Dataset extract:
:::::

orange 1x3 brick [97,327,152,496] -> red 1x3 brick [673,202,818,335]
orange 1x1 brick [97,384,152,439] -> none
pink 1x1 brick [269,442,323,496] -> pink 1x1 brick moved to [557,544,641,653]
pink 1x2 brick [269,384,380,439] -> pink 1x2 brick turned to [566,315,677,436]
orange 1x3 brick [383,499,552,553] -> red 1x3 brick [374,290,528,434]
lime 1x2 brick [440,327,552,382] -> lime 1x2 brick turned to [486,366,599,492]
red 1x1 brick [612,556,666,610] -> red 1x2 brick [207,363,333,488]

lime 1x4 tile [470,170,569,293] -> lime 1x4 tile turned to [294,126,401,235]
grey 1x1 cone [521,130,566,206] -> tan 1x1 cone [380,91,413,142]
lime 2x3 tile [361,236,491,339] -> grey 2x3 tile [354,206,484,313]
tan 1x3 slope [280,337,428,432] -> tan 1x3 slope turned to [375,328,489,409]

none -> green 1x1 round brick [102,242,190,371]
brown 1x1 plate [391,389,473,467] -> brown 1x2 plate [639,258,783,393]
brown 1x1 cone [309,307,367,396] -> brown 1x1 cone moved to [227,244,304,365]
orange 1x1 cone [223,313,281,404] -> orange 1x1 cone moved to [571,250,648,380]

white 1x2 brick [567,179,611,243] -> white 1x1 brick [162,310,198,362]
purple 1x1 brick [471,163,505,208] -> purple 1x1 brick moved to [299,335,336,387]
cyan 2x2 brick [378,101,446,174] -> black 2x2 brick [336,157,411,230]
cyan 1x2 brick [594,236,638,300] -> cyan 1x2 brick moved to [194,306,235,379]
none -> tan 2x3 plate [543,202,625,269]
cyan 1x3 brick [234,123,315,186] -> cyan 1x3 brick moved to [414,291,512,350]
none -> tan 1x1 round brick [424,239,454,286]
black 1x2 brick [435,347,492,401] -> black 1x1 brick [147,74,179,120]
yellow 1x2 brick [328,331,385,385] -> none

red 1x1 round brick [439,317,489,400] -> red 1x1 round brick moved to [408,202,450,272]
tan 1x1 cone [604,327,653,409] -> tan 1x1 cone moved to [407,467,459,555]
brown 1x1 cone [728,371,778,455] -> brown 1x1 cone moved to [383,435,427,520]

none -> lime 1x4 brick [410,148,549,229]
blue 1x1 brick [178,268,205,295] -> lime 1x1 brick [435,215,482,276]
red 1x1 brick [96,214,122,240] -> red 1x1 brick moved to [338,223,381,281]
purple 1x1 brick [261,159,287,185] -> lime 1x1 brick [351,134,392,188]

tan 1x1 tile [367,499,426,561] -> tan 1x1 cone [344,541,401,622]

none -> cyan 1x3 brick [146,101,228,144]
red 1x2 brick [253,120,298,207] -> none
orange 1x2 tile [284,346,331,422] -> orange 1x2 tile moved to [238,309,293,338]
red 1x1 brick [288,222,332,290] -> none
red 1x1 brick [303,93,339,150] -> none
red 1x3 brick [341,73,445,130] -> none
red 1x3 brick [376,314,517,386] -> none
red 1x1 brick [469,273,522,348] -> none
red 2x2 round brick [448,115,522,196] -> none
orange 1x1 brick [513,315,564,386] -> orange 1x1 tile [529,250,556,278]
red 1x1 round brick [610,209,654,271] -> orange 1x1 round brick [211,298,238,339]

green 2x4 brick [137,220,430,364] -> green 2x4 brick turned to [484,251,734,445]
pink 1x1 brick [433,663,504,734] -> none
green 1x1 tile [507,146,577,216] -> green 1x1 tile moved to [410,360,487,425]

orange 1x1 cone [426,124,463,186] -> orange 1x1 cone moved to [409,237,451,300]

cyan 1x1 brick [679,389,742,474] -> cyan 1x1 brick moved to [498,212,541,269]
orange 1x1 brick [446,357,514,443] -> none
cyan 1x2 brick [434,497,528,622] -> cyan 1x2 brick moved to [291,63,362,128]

:::::

What the task requires:
The listing is to be retyped in full, exactly as shown.

Solved exercise:
orange 1x3 brick [97,327,152,496] -> red 1x3 brick [673,202,818,335]
orange 1x1 brick [97,384,152,439] -> none
pink 1x1 brick [269,442,323,496] -> pink 1x1 brick moved to [557,544,641,653]
pink 1x2 brick [269,384,380,439] -> pink 1x2 brick turned to [566,315,677,436]
orange 1x3 brick [383,499,552,553] -> red 1x3 brick [374,290,528,434]
lime 1x2 brick [440,327,552,382] -> lime 1x2 brick turned to [486,366,599,492]
red 1x1 brick [612,556,666,610] -> red 1x2 brick [207,363,333,488]

lime 1x4 tile [470,170,569,293] -> lime 1x4 tile turned to [294,126,401,235]
grey 1x1 cone [521,130,566,206] -> tan 1x1 cone [380,91,413,142]
lime 2x3 tile [361,236,491,339] -> grey 2x3 tile [354,206,484,313]
tan 1x3 slope [280,337,428,432] -> tan 1x3 slope turned to [375,328,489,409]

none -> green 1x1 round brick [102,242,190,371]
brown 1x1 plate [391,389,473,467] -> brown 1x2 plate [639,258,783,393]
brown 1x1 cone [309,307,367,396] -> brown 1x1 cone moved to [227,244,304,365]
orange 1x1 cone [223,313,281,404] -> orange 1x1 cone moved to [571,250,648,380]

white 1x2 brick [567,179,611,243] -> white 1x1 brick [162,310,198,362]
purple 1x1 brick [471,163,505,208] -> purple 1x1 brick moved to [299,335,336,387]
cyan 2x2 brick [378,101,446,174] -> black 2x2 brick [336,157,411,230]
cyan 1x2 brick [594,236,638,300] -> cyan 1x2 brick moved to [194,306,235,379]
none -> tan 2x3 plate [543,202,625,269]
cyan 1x3 brick [234,123,315,186] -> cyan 1x3 brick moved to [414,291,512,350]
none -> tan 1x1 round brick [424,239,454,286]
black 1x2 brick [435,347,492,401] -> black 1x1 brick [147,74,179,120]
yellow 1x2 brick [328,331,385,385] -> none

red 1x1 round brick [439,317,489,400] -> red 1x1 round brick moved to [408,202,450,272]
tan 1x1 cone [604,327,653,409] -> tan 1x1 cone moved to [407,467,459,555]
brown 1x1 cone [728,371,778,455] -> brown 1x1 cone moved to [383,435,427,520]

none -> lime 1x4 brick [410,148,549,229]
blue 1x1 brick [178,268,205,295] -> lime 1x1 brick [435,215,482,276]
red 1x1 brick [96,214,122,240] -> red 1x1 brick moved to [338,223,381,281]
purple 1x1 brick [261,159,287,185] -> lime 1x1 brick [351,134,392,188]

tan 1x1 tile [367,499,426,561] -> tan 1x1 cone [344,541,401,622]

none -> cyan 1x3 brick [146,101,228,144]
red 1x2 brick [253,120,298,207] -> none
orange 1x2 tile [284,346,331,422] -> orange 1x2 tile moved to [238,309,293,338]
red 1x1 brick [288,222,332,290] -> none
red 1x1 brick [303,93,339,150] -> none
red 1x3 brick [341,73,445,130] -> none
red 1x3 brick [376,314,517,386] -> none
red 1x1 brick [469,273,522,348] -> none
red 2x2 round brick [448,115,522,196] -> none
orange 1x1 brick [513,315,564,386] -> orange 1x1 tile [529,250,556,278]
red 1x1 round brick [610,209,654,271] -> orange 1x1 round brick [211,298,238,339]

green 2x4 brick [137,220,430,364] -> green 2x4 brick turned to [484,251,734,445]
pink 1x1 brick [433,663,504,734] -> none
green 1x1 tile [507,146,577,216] -> green 1x1 tile moved to [410,360,487,425]

orange 1x1 cone [426,124,463,186] -> orange 1x1 cone moved to [409,237,451,300]

cyan 1x1 brick [679,389,742,474] -> cyan 1x1 brick moved to [498,212,541,269]
orange 1x1 brick [446,357,514,443] -> none
cyan 1x2 brick [434,497,528,622] -> cyan 1x2 brick moved to [291,63,362,128]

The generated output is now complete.